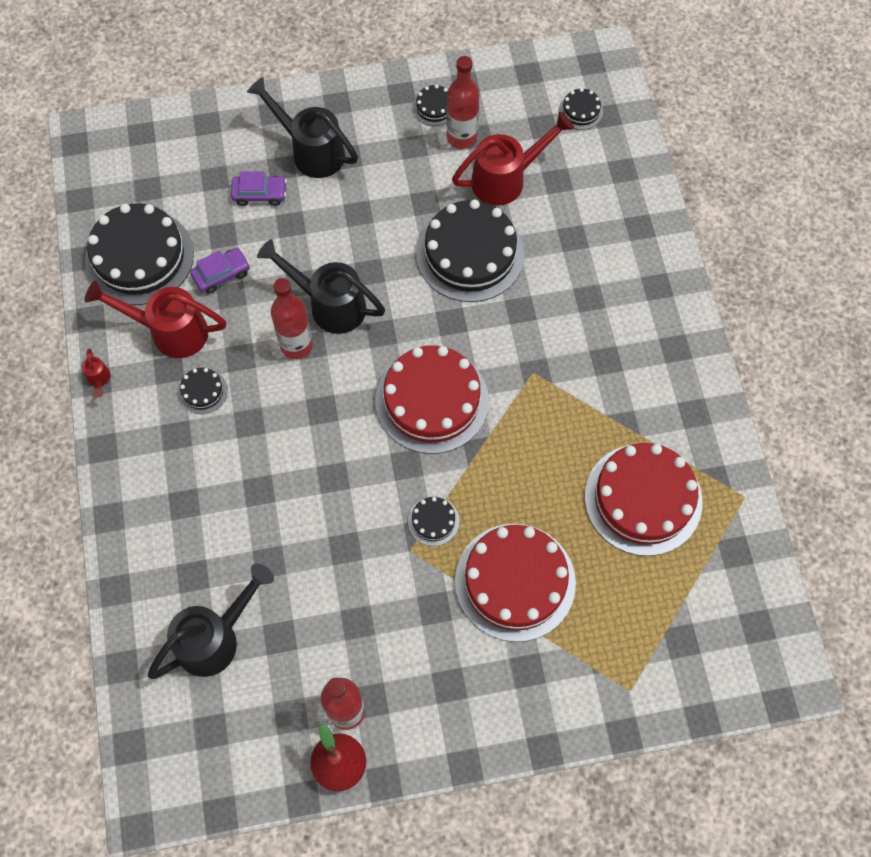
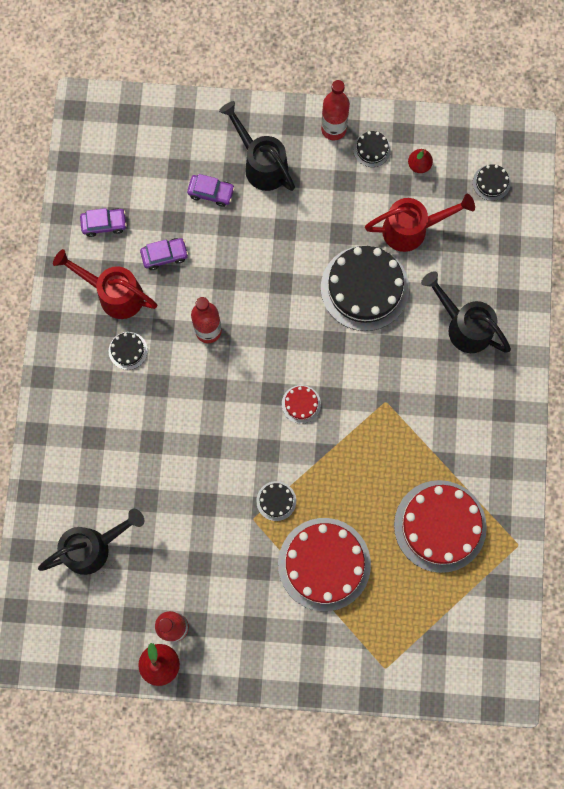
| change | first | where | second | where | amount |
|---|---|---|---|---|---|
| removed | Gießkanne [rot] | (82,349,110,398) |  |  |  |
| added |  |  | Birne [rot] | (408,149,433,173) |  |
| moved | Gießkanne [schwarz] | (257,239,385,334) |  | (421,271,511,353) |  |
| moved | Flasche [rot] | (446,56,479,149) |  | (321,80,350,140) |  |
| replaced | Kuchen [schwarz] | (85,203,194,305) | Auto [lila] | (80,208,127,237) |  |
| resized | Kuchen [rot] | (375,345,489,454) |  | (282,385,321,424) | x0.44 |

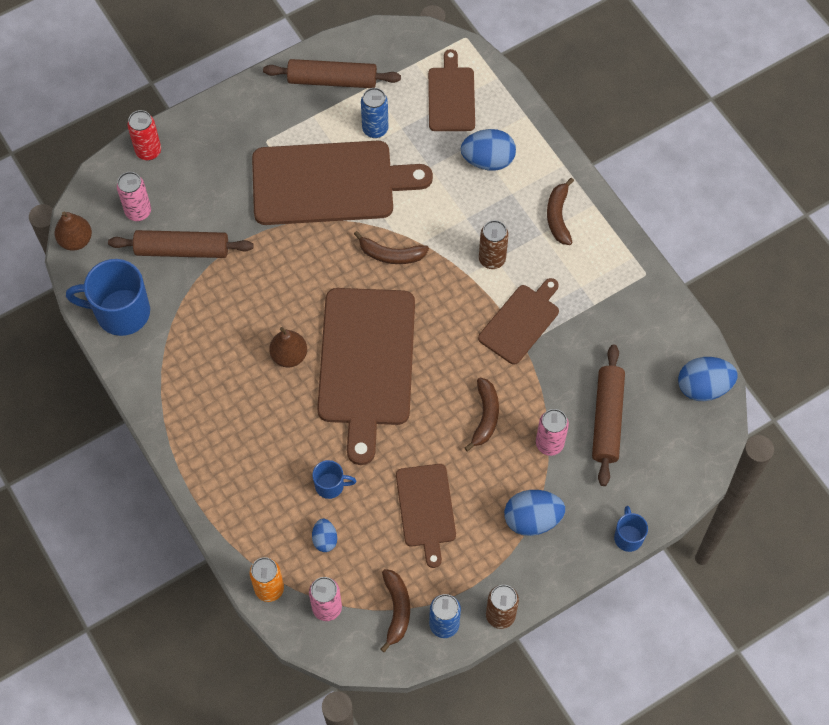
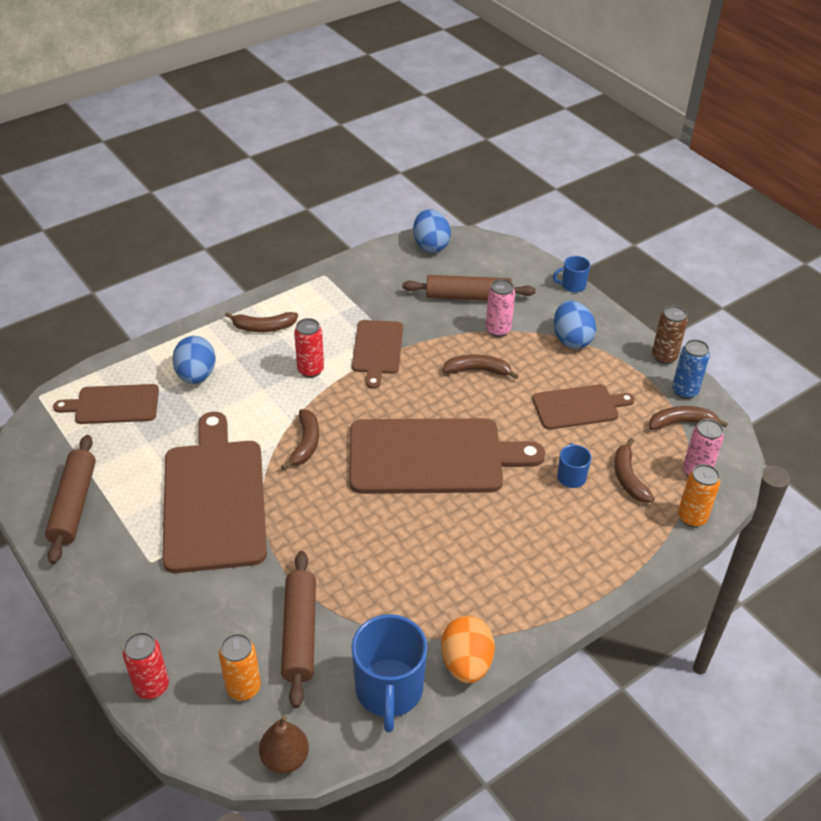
| change | first | where | second | where | amount |
|---|---|---|---|---|---|
| removed | Birne [braun] | (269,327,307,368) |  |  |  |
| removed | Dose [blau] | (361,88,388,138) |  |  |  |
| added |  |  | Ei [orange] | (441,616,495,683) |  |
| replaced | Ei [blau] | (312,519,337,552) | Banane [braun] | (614,438,655,503) |  |
| recoloured | Dose [rosa] | (117,172,151,221) | Dose [orange] | (219,634,261,701) |  |
| recoloured | Dose [braun] | (479,220,508,269) | Dose [rot] | (294,318,324,378) |  |
| turned | Schneidebrett [braun] | (478,278,559,365) |  | (352,320,403,389) | 120 degrees counterclockwise |

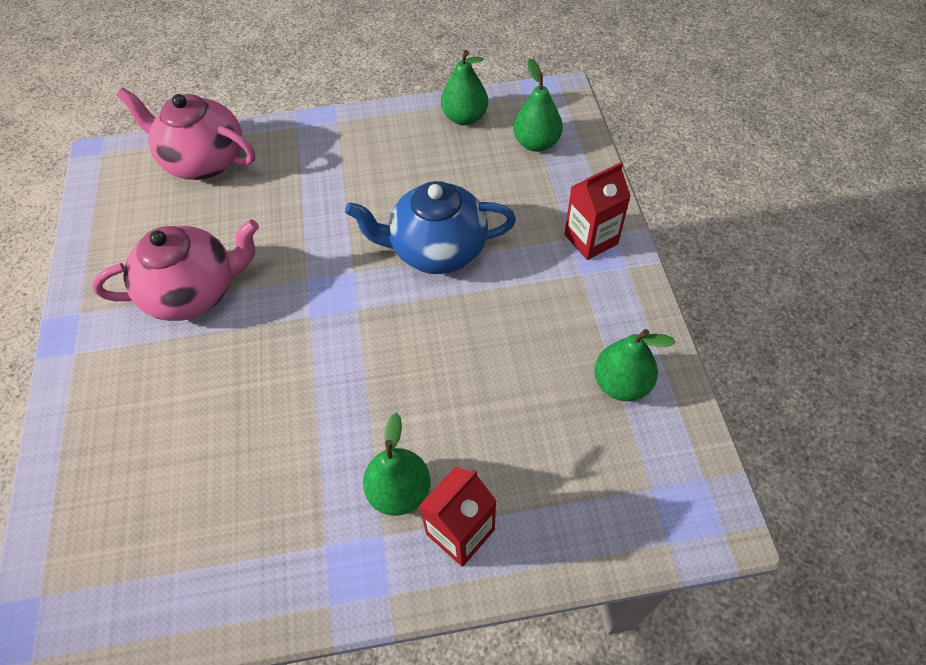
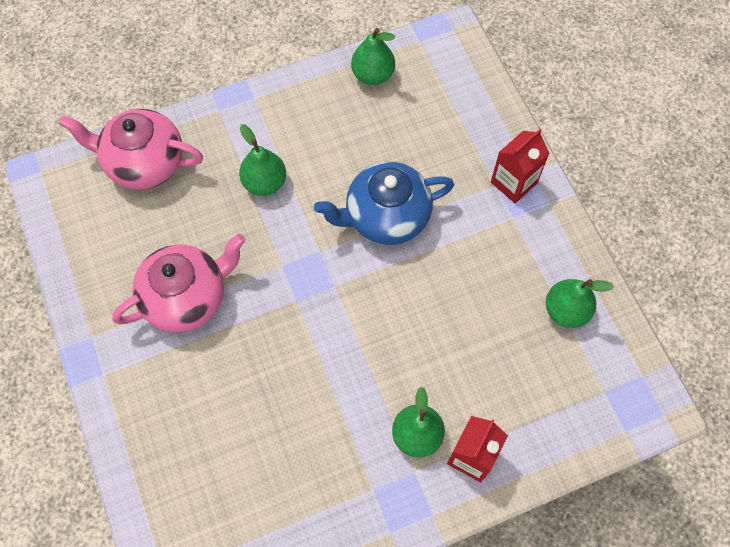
| change | first | where | second | where | amount |
|---|---|---|---|---|---|
| moved | Birne [grün] | (513,59,563,152) |  | (239,124,286,196) |  |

┄┄┄┄┄┄┄┄┄┄┄┄┄┄┄┄┄┄┄┄

• **PROBLEM TO WORK ON**
The line containing "replaced | Kuchen" marks the start: set down exactly that line and every line after it through the last line of the data, without any pictures.

• **SOLVED PROBLEM**
| replaced | Kuchen [schwarz] | (85,203,194,305) | Auto [lila] | (80,208,127,237) |  |
| resized | Kuchen [rot] | (375,345,489,454) |  | (282,385,321,424) | x0.44 |

| change | first | where | second | where | amount |
|---|---|---|---|---|---|
| removed | Birne [braun] | (269,327,307,368) |  |  |  |
| removed | Dose [blau] | (361,88,388,138) |  |  |  |
| added |  |  | Ei [orange] | (441,616,495,683) |  |
| replaced | Ei [blau] | (312,519,337,552) | Banane [braun] | (614,438,655,503) |  |
| recoloured | Dose [rosa] | (117,172,151,221) | Dose [orange] | (219,634,261,701) |  |
| recoloured | Dose [braun] | (479,220,508,269) | Dose [rot] | (294,318,324,378) |  |
| turned | Schneidebrett [braun] | (478,278,559,365) |  | (352,320,403,389) | 120 degrees counterclockwise |

| change | first | where | second | where | amount |
|---|---|---|---|---|---|
| moved | Birne [grün] | (513,59,563,152) |  | (239,124,286,196) |  |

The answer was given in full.